• **TASK OBJECTIVE**: Each line below needs to be returned exactly. Skip any picture.

(Extracted records)
++++++++++

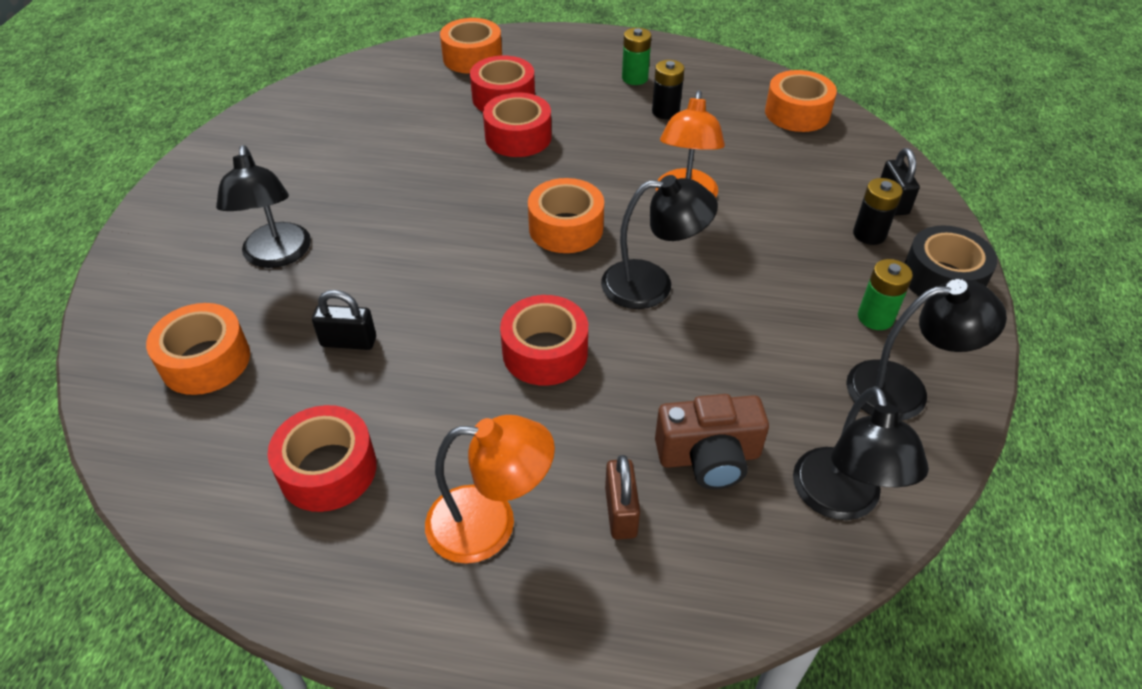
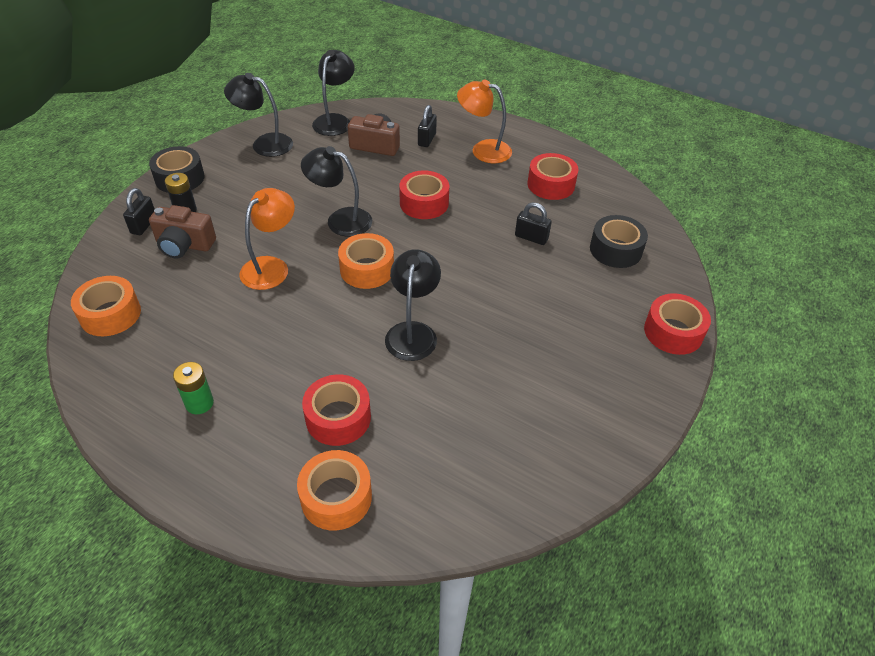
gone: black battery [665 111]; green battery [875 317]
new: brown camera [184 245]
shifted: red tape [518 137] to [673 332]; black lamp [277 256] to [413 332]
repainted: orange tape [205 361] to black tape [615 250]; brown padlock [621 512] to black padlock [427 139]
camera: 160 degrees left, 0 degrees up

++++++++++

• **ANSWER SECTION**:
gone: black battery [665 111]; green battery [875 317]
new: brown camera [184 245]
shifted: red tape [518 137] to [673 332]; black lamp [277 256] to [413 332]
repainted: orange tape [205 361] to black tape [615 250]; brown padlock [621 512] to black padlock [427 139]
camera: 160 degrees left, 0 degrees up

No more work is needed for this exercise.